■ **Your instructions**: Please give back, word for word, each line from the start of the entries through the one in which "shifted: crimson eyeglasses" is found.

Object state comparisons:
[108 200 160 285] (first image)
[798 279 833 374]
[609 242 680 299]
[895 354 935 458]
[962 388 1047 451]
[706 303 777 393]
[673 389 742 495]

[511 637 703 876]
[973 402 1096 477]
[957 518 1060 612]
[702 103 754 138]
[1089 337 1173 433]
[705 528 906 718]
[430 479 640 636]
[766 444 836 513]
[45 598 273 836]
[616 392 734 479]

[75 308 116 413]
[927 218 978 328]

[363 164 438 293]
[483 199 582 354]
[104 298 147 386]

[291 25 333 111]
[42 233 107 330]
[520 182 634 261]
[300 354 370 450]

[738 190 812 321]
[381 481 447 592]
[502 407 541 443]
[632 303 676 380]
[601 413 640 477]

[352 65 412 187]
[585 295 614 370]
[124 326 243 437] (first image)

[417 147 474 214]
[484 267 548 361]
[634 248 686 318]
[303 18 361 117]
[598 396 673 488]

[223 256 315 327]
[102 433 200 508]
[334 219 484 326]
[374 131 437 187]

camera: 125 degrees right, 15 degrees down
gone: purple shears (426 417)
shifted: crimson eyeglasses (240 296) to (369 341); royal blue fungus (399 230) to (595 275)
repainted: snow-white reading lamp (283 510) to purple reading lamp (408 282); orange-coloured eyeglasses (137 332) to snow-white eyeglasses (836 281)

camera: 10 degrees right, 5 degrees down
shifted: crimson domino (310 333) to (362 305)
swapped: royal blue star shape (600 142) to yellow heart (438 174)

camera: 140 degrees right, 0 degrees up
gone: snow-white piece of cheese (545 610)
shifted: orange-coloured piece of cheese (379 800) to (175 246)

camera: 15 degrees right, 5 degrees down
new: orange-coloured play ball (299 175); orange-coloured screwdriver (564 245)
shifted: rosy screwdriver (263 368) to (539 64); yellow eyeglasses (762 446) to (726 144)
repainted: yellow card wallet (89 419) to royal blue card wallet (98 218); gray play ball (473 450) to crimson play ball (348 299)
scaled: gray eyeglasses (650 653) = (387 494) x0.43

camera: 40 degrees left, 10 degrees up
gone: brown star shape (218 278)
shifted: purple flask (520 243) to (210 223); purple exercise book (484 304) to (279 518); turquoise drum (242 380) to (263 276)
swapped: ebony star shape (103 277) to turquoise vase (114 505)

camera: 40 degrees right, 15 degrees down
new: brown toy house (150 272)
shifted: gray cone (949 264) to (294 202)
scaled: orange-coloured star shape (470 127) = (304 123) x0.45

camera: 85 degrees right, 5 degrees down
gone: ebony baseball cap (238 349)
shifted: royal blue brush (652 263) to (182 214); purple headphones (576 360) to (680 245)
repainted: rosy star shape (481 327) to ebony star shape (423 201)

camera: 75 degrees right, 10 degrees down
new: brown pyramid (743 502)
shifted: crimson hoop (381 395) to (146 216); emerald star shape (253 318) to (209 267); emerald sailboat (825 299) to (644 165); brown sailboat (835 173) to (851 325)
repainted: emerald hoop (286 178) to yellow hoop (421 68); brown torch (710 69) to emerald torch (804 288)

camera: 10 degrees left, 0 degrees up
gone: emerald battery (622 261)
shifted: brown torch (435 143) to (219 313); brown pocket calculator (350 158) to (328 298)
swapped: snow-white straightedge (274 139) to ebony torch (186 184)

■ **Solution for this task**:
[108 200 160 285] (first image)
[798 279 833 374]
[609 242 680 299]
[895 354 935 458]
[962 388 1047 451]
[706 303 777 393]
[673 389 742 495]

[511 637 703 876]
[973 402 1096 477]
[957 518 1060 612]
[702 103 754 138]
[1089 337 1173 433]
[705 528 906 718]
[430 479 640 636]
[766 444 836 513]
[45 598 273 836]
[616 392 734 479]

[75 308 116 413]
[927 218 978 328]

[363 164 438 293]
[483 199 582 354]
[104 298 147 386]

[291 25 333 111]
[42 233 107 330]
[520 182 634 261]
[300 354 370 450]

[738 190 812 321]
[381 481 447 592]
[502 407 541 443]
[632 303 676 380]
[601 413 640 477]

[352 65 412 187]
[585 295 614 370]
[124 326 243 437] (first image)

[417 147 474 214]
[484 267 548 361]
[634 248 686 318]
[303 18 361 117]
[598 396 673 488]

[223 256 315 327]
[102 433 200 508]
[334 219 484 326]
[374 131 437 187]

camera: 125 degrees right, 15 degrees down
gone: purple shears (426 417)
shifted: crimson eyeglasses (240 296) to (369 341); royal blue fungus (399 230) to (595 275)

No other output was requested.